- **What the exercise asks**
Using the records below, repeat exactly the lines from the one holding "U205 pin PGND: GND -> VCC" through the one holding "J6 pin 1: IC1/out -> none", both ends included, and no others.

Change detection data
# # # # # # #

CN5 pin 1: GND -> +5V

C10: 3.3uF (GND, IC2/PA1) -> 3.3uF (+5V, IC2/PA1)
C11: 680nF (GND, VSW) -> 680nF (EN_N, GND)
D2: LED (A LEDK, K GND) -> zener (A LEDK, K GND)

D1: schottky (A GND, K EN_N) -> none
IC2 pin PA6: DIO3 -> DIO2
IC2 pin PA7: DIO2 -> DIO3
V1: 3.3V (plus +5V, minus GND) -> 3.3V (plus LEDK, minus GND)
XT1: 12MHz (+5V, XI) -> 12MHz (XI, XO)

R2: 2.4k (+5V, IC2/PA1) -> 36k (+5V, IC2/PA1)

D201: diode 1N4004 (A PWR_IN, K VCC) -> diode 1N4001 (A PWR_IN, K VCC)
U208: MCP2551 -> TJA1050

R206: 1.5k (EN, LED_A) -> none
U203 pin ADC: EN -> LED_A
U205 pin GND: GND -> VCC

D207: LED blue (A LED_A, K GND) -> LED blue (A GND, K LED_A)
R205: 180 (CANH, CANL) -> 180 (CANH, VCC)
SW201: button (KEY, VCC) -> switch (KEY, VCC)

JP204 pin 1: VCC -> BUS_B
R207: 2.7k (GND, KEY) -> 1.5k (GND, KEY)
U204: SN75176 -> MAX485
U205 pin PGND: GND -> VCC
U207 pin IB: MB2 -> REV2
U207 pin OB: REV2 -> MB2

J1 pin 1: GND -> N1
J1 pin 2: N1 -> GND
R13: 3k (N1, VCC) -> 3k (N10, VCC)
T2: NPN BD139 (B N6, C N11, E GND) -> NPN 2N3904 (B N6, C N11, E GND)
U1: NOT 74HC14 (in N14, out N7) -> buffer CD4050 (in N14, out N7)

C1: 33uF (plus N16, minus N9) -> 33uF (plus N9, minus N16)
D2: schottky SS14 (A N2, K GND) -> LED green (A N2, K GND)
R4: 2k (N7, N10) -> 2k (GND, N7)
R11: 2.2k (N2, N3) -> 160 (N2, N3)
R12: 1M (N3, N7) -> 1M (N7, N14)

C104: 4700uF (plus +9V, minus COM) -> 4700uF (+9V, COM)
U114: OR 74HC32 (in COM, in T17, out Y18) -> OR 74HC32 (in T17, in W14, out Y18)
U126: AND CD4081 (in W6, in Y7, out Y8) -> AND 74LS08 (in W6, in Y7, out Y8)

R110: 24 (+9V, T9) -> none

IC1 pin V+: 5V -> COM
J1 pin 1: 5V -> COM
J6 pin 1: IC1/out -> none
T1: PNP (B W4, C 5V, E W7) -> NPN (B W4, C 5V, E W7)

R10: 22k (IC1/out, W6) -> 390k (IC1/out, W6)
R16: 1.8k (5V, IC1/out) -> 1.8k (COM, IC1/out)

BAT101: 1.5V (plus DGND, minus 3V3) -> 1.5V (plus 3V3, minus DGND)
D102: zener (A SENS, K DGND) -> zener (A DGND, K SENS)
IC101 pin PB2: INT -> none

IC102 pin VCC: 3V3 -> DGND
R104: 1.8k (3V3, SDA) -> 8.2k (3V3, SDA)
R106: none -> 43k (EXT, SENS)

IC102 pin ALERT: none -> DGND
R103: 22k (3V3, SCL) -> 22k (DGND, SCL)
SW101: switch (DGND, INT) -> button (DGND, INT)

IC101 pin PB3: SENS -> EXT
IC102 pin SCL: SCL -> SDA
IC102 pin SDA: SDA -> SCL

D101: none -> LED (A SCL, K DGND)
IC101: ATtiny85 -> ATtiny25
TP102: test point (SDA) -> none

# # # # # # #

- **Task response**
U205 pin PGND: GND -> VCC
U207 pin IB: MB2 -> REV2
U207 pin OB: REV2 -> MB2

J1 pin 1: GND -> N1
J1 pin 2: N1 -> GND
R13: 3k (N1, VCC) -> 3k (N10, VCC)
T2: NPN BD139 (B N6, C N11, E GND) -> NPN 2N3904 (B N6, C N11, E GND)
U1: NOT 74HC14 (in N14, out N7) -> buffer CD4050 (in N14, out N7)

C1: 33uF (plus N16, minus N9) -> 33uF (plus N9, minus N16)
D2: schottky SS14 (A N2, K GND) -> LED green (A N2, K GND)
R4: 2k (N7, N10) -> 2k (GND, N7)
R11: 2.2k (N2, N3) -> 160 (N2, N3)
R12: 1M (N3, N7) -> 1M (N7, N14)

C104: 4700uF (plus +9V, minus COM) -> 4700uF (+9V, COM)
U114: OR 74HC32 (in COM, in T17, out Y18) -> OR 74HC32 (in T17, in W14, out Y18)
U126: AND CD4081 (in W6, in Y7, out Y8) -> AND 74LS08 (in W6, in Y7, out Y8)

R110: 24 (+9V, T9) -> none

IC1 pin V+: 5V -> COM
J1 pin 1: 5V -> COM
J6 pin 1: IC1/out -> none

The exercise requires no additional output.